**Problem statement**
The listing below is to be copied exactly, with pictures excluded.

**Source information**
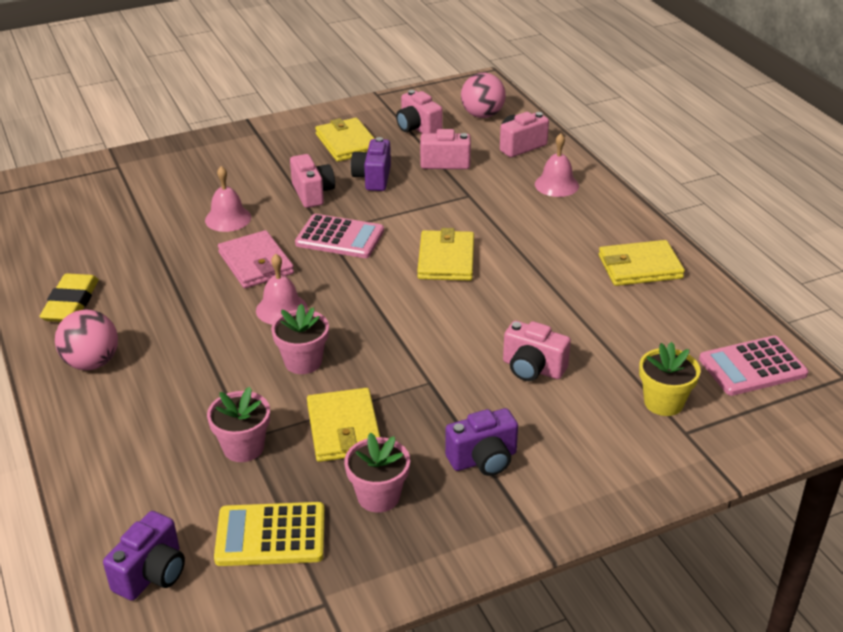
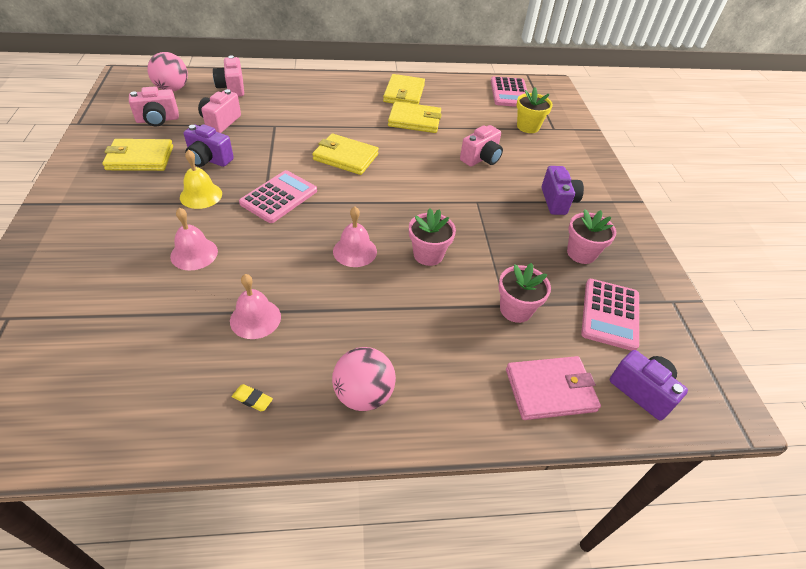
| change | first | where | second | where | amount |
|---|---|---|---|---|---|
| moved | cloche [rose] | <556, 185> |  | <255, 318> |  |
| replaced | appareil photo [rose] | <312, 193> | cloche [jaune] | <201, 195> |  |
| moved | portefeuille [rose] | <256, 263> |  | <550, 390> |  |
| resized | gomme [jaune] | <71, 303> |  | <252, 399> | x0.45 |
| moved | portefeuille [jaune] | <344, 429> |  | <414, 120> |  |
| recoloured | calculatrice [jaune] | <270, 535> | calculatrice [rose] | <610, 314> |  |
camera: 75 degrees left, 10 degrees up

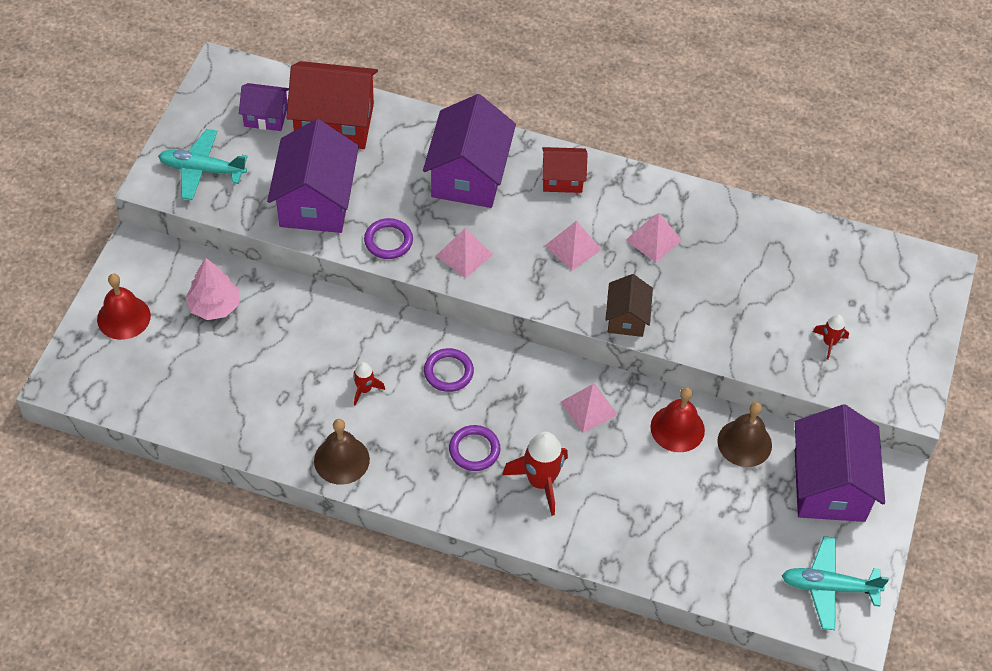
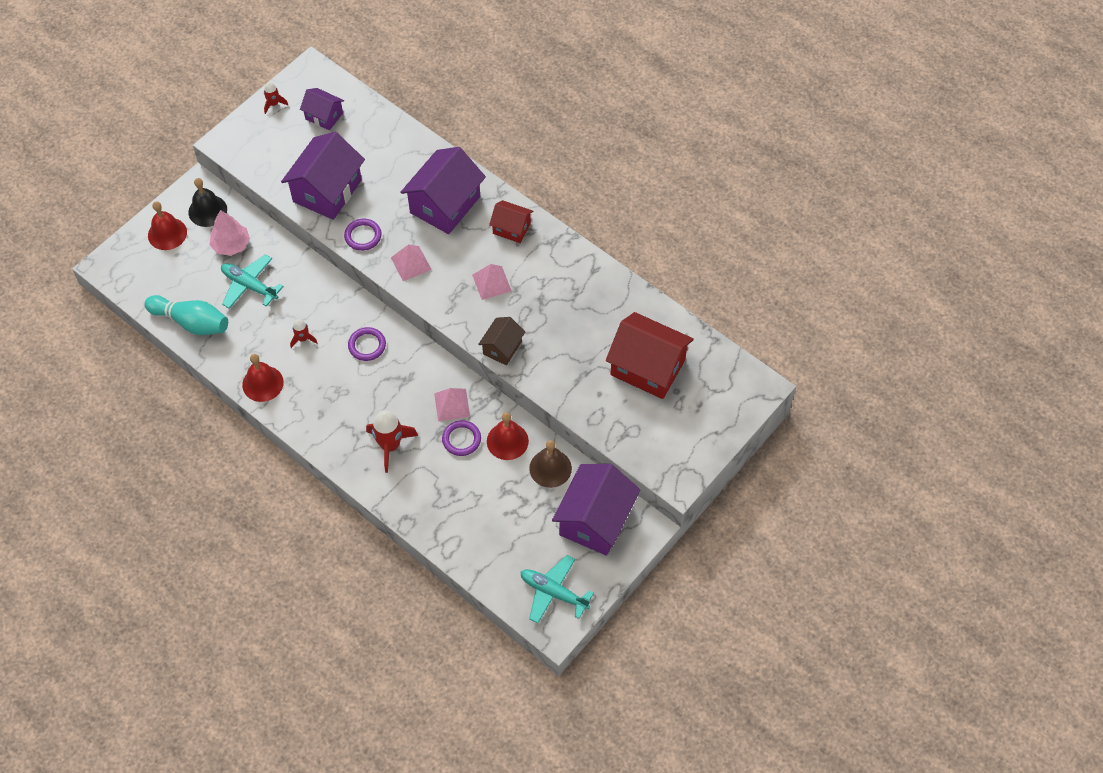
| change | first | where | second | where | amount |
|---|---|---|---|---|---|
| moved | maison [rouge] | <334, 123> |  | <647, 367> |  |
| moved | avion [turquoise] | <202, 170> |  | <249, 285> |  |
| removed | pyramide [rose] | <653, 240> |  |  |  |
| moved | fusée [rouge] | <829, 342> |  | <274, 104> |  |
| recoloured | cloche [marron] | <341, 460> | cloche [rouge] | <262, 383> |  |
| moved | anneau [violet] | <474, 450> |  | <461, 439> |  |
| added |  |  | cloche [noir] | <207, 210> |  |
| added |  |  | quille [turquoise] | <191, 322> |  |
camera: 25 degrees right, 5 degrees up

**Solution for this task**
| change | first | where | second | where | amount |
|---|---|---|---|---|---|
| moved | cloche [rose] | <556, 185> |  | <255, 318> |  |
| replaced | appareil photo [rose] | <312, 193> | cloche [jaune] | <201, 195> |  |
| moved | portefeuille [rose] | <256, 263> |  | <550, 390> |  |
| resized | gomme [jaune] | <71, 303> |  | <252, 399> | x0.45 |
| moved | portefeuille [jaune] | <344, 429> |  | <414, 120> |  |
| recoloured | calculatrice [jaune] | <270, 535> | calculatrice [rose] | <610, 314> |  |
camera: 75 degrees left, 10 degrees up

| change | first | where | second | where | amount |
|---|---|---|---|---|---|
| moved | maison [rouge] | <334, 123> |  | <647, 367> |  |
| moved | avion [turquoise] | <202, 170> |  | <249, 285> |  |
| removed | pyramide [rose] | <653, 240> |  |  |  |
| moved | fusée [rouge] | <829, 342> |  | <274, 104> |  |
| recoloured | cloche [marron] | <341, 460> | cloche [rouge] | <262, 383> |  |
| moved | anneau [violet] | <474, 450> |  | <461, 439> |  |
| added |  |  | cloche [noir] | <207, 210> |  |
| added |  |  | quille [turquoise] | <191, 322> |  |
camera: 25 degrees right, 5 degrees up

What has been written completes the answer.